If a line of the data below holds the word "MATRIX", list it.

BEGIN Data for review

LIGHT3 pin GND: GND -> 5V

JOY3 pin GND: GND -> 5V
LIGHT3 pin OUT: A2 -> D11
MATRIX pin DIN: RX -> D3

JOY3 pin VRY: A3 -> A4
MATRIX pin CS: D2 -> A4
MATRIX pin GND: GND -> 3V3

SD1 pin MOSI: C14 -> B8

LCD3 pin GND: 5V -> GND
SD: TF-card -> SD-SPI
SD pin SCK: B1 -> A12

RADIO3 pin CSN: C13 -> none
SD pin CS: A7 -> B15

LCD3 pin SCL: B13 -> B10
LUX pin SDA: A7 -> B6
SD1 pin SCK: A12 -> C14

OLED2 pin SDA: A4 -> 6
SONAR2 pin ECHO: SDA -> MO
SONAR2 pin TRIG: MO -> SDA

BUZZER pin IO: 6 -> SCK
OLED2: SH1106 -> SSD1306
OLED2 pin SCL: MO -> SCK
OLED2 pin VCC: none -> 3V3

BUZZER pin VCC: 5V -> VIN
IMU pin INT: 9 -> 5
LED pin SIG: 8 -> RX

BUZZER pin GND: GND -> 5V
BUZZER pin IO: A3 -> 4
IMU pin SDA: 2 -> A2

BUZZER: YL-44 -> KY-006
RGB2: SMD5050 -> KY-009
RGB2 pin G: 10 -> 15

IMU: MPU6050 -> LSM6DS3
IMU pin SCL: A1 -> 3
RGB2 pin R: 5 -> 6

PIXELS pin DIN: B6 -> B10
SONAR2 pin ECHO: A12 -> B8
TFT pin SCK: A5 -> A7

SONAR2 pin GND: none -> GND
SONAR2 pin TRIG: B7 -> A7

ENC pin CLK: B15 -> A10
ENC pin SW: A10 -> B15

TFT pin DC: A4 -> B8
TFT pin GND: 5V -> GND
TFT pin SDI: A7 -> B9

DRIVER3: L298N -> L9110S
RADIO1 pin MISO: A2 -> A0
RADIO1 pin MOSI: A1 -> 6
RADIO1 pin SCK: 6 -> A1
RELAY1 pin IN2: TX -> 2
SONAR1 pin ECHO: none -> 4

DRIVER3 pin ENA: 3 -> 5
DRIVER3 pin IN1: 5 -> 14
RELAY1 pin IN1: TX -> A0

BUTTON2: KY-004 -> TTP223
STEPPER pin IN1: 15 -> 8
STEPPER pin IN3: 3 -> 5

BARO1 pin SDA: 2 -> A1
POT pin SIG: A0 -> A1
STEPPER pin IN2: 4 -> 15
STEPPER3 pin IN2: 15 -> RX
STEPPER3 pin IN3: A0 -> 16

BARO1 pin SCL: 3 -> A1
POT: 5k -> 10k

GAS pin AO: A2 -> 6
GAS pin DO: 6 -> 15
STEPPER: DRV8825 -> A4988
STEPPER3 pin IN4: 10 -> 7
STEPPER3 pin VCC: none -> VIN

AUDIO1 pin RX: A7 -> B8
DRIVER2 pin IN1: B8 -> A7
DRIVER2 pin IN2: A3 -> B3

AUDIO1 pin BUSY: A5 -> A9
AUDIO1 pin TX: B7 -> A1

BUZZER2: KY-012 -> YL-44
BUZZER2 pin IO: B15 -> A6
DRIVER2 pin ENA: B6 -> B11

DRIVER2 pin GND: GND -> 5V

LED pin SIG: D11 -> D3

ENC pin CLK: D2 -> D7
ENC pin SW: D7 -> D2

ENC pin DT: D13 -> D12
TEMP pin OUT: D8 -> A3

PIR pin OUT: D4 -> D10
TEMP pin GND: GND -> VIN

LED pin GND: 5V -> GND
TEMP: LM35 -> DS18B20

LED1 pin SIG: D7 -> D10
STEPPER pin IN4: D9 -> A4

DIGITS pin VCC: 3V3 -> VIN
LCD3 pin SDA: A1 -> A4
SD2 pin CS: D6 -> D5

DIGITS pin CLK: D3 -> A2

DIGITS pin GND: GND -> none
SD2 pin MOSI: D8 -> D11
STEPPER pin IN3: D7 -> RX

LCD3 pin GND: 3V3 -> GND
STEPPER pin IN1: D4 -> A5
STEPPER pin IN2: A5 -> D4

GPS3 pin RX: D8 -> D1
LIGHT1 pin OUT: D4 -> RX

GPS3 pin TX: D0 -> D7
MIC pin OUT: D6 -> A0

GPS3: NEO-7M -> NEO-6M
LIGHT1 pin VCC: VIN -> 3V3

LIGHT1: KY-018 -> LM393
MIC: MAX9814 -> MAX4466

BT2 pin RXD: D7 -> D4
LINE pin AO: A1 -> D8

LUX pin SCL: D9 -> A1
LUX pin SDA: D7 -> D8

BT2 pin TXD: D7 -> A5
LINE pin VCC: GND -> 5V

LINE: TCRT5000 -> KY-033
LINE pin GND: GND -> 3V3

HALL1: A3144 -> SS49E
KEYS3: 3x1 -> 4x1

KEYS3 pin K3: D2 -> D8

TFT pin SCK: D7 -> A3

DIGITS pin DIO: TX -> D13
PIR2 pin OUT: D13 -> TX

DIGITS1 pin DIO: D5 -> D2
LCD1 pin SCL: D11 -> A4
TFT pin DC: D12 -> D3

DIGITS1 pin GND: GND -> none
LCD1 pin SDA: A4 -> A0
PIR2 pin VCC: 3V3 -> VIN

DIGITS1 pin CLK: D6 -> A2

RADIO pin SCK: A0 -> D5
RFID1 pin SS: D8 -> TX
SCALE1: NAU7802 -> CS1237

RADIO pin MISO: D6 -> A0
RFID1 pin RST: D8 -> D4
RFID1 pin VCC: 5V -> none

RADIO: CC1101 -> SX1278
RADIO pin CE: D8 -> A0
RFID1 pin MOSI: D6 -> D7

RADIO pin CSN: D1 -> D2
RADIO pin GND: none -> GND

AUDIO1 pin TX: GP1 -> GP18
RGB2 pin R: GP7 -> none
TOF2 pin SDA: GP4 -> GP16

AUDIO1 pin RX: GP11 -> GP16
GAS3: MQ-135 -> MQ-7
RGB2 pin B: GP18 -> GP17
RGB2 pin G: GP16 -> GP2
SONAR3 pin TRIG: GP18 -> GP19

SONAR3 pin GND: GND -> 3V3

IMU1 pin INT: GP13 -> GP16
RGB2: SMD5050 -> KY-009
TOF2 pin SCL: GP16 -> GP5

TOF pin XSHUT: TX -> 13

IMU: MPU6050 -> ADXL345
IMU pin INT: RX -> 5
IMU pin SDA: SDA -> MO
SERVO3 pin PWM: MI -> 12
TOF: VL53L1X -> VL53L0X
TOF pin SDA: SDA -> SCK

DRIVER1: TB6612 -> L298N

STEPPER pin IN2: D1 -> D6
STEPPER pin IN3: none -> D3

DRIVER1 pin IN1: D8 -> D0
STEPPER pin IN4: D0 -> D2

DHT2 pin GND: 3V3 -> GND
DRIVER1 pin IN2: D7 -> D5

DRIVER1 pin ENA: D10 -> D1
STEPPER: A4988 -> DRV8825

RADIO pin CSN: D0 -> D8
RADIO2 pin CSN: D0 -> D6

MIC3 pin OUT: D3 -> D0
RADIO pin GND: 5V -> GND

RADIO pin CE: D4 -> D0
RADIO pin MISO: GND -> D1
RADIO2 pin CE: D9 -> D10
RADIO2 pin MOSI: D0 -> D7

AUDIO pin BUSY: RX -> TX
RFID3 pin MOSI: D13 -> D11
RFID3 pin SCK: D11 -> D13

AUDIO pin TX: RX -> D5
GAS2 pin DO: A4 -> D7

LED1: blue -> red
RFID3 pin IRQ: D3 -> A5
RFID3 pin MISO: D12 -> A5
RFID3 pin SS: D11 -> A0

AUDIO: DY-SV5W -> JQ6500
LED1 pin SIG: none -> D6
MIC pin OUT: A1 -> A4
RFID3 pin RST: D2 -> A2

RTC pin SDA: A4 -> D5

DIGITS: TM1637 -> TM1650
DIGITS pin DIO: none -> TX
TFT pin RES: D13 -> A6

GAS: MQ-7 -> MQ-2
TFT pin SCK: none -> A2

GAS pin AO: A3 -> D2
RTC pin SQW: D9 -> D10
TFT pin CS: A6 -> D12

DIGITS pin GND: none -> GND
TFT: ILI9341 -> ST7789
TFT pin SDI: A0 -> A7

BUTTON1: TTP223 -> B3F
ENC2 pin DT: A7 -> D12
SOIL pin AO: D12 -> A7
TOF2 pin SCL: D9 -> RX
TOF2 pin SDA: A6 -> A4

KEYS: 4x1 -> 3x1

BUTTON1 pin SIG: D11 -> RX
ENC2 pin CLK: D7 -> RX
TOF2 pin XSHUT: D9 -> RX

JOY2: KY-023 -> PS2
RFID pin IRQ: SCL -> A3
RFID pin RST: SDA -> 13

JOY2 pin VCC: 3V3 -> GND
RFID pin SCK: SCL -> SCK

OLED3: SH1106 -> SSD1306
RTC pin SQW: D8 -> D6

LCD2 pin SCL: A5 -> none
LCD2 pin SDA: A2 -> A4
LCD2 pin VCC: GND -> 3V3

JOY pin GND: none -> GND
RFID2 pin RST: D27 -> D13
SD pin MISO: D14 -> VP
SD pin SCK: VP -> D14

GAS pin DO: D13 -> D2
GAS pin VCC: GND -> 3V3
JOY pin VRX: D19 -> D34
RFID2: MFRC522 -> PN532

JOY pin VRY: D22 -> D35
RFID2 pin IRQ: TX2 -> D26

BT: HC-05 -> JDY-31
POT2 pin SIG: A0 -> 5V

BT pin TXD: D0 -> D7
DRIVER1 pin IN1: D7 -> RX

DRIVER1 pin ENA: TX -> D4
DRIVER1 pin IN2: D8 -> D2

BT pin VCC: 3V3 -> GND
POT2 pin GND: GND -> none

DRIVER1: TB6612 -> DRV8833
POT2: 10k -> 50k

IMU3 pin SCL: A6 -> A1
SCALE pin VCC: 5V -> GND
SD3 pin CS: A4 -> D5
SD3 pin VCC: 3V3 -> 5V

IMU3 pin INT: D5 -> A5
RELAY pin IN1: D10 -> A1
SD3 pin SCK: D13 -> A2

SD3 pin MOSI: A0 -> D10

END Data for review

§ **Answer to the exercise**
MATRIX pin DIN: RX -> D3
MATRIX pin CS: D2 -> A4
MATRIX pin GND: GND -> 3V3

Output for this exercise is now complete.